*** Opening of Records for processing ***
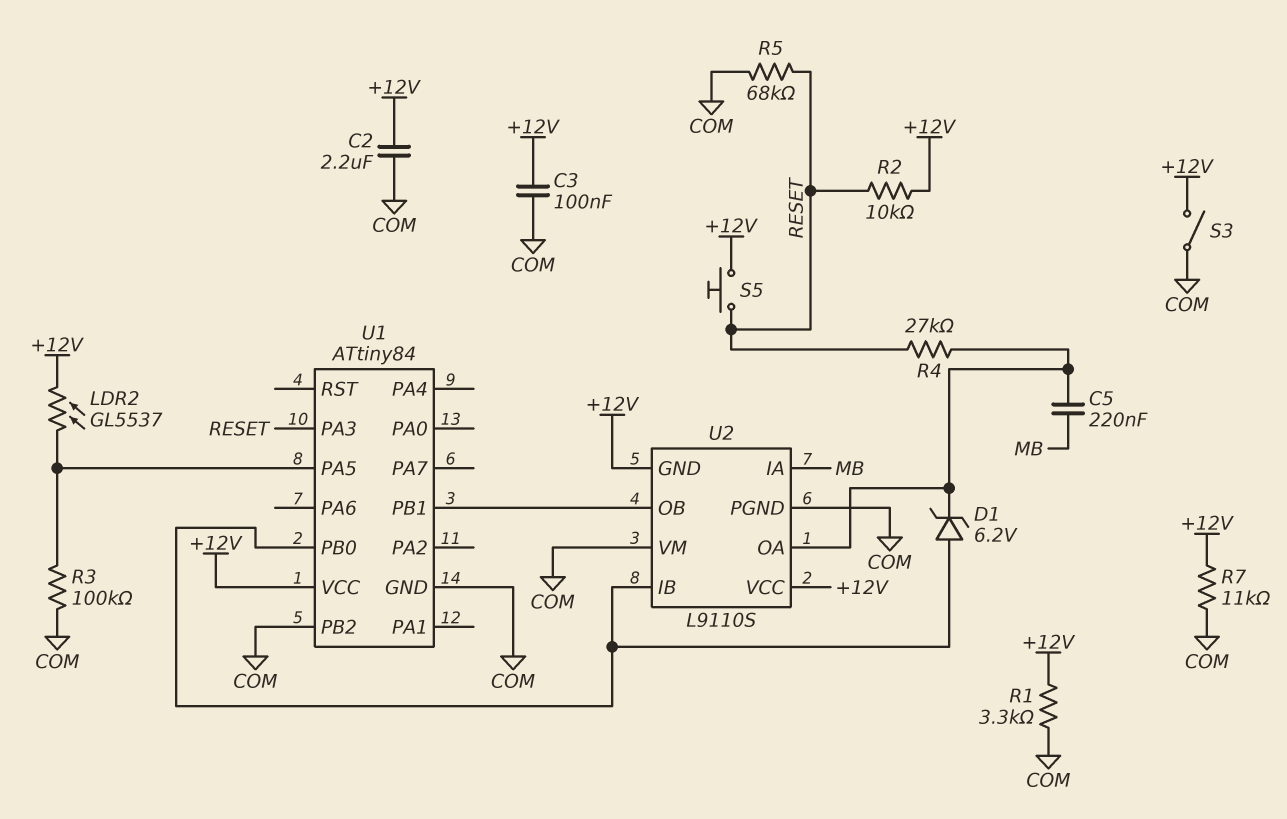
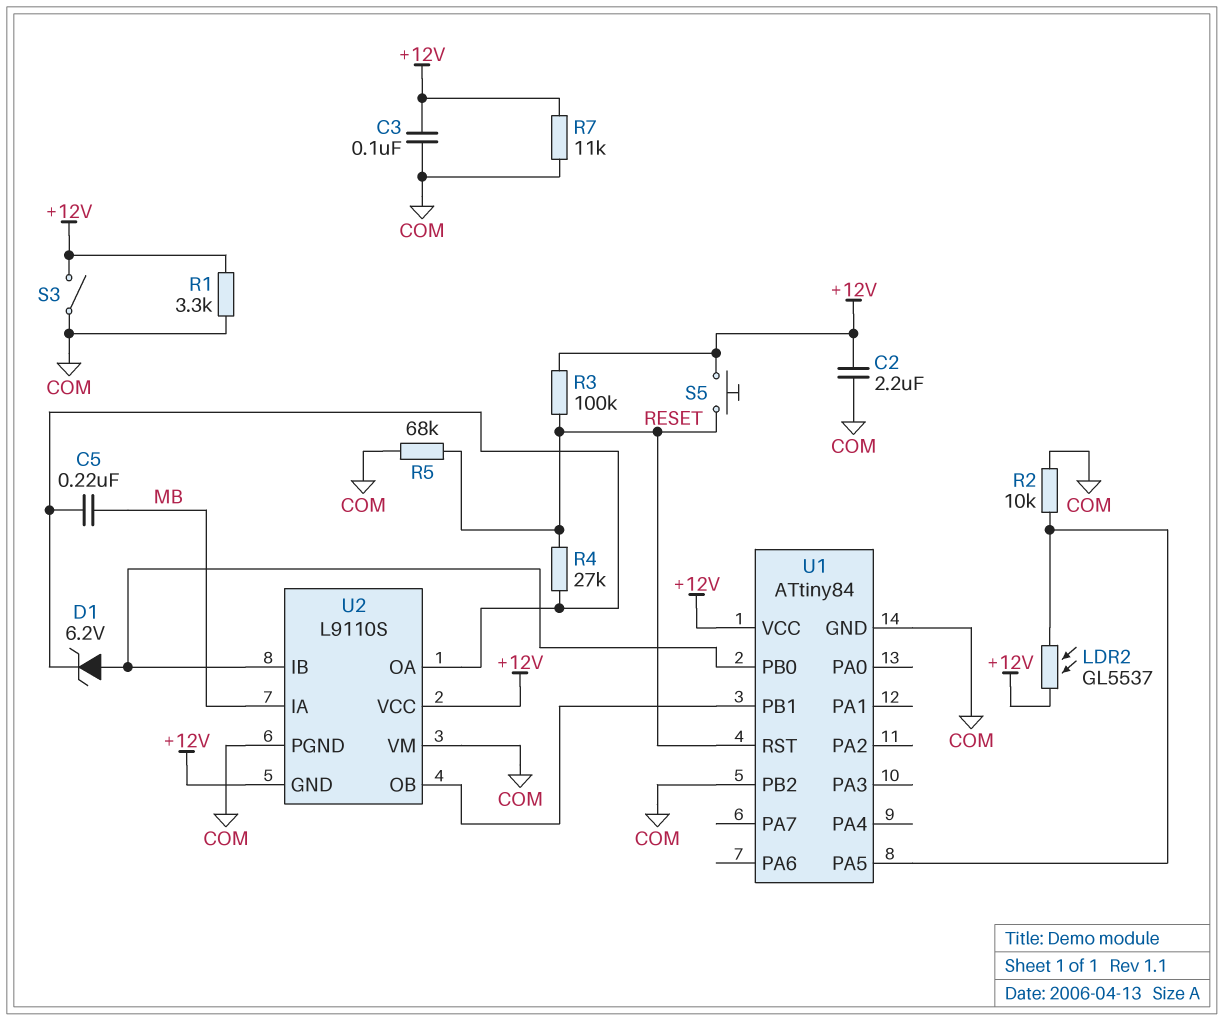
R2: 10k (+12V, RESET) -> 10k (COM, U1/PA5)
R3: 100k (COM, U1/PA5) -> 100k (+12V, RESET)
U1 pin PA3: RESET -> none
U1 pin RST: none -> RESET

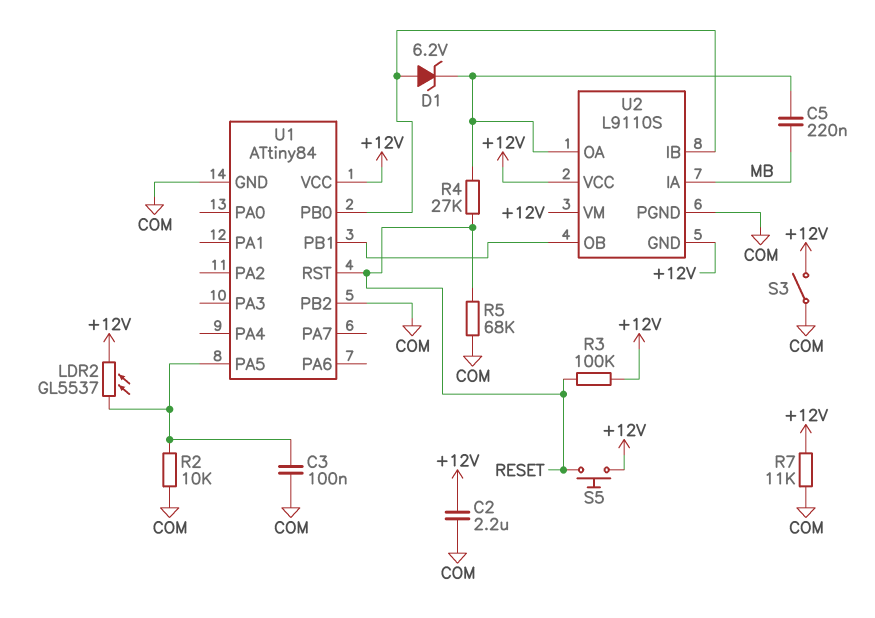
C3: 100nF (+12V, COM) -> 100nF (COM, U1/PA5)
R1: 3.3k (+12V, COM) -> none
U2 pin VM: COM -> +12V

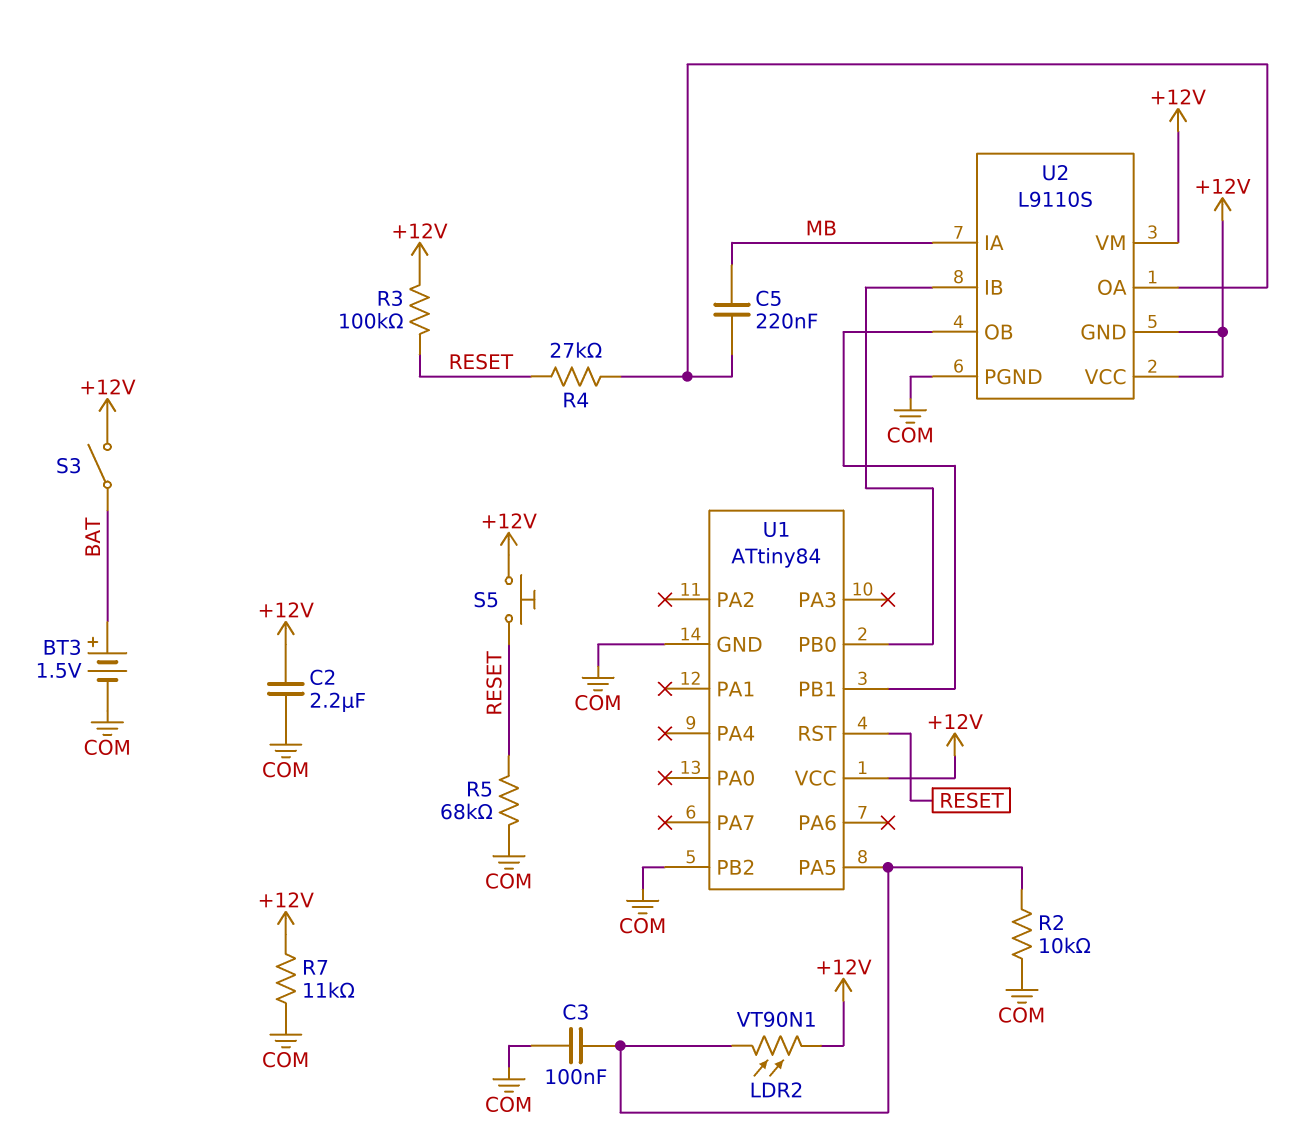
BT3: none -> 1.5V (plus BAT, minus COM)
D1: zener 6.2V (A U1/PB0, K U2/OA) -> none
LDR2: GL5537 (+12V, U1/PA5) -> VT90N1 (+12V, U1/PA5)
S3: switch (+12V, COM) -> switch (+12V, BAT)

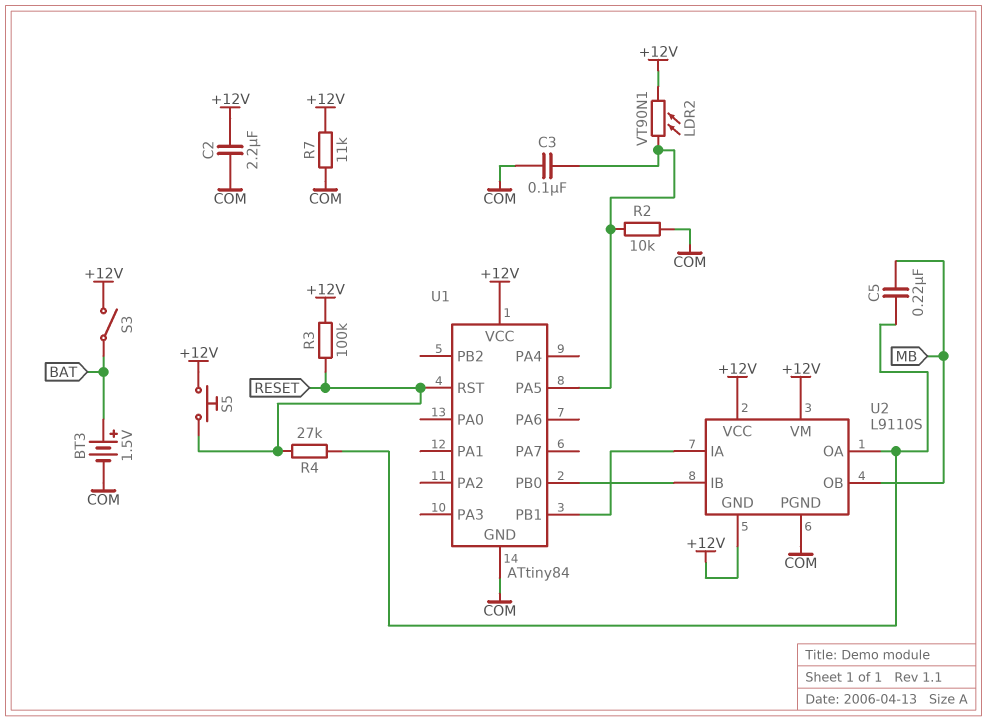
R5: 68k (COM, RESET) -> none
U1 pin PB2: COM -> none
U2 pin IA: MB -> U1/PB1
U2 pin OB: U1/PB1 -> MB

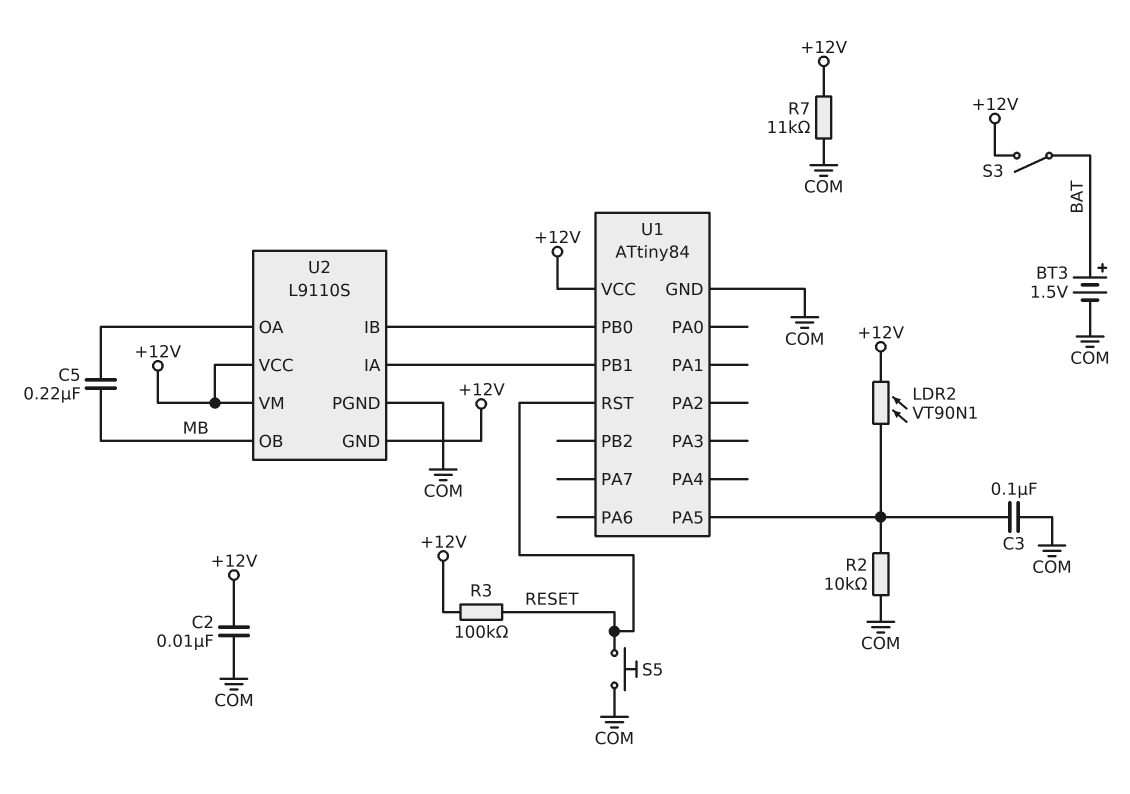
C2: 2.2uF (+12V, COM) -> 10nF (+12V, COM)
R4: 27k (RESET, U2/OA) -> none
S5: button (+12V, RESET) -> button (COM, RESET)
*** Close of Records for processing ***
◆ **What is needed**:
Pictures are to be left out; the answer must otherwise be exactly the lines from the one with "LDR2: GL5537 (+12V, U1/PA5)" through the final line of the entries above, both included.

◆ **Task answer**:
LDR2: GL5537 (+12V, U1/PA5) -> VT90N1 (+12V, U1/PA5)
S3: switch (+12V, COM) -> switch (+12V, BAT)

R5: 68k (COM, RESET) -> none
U1 pin PB2: COM -> none
U2 pin IA: MB -> U1/PB1
U2 pin OB: U1/PB1 -> MB

C2: 2.2uF (+12V, COM) -> 10nF (+12V, COM)
R4: 27k (RESET, U2/OA) -> none
S5: button (+12V, RESET) -> button (COM, RESET)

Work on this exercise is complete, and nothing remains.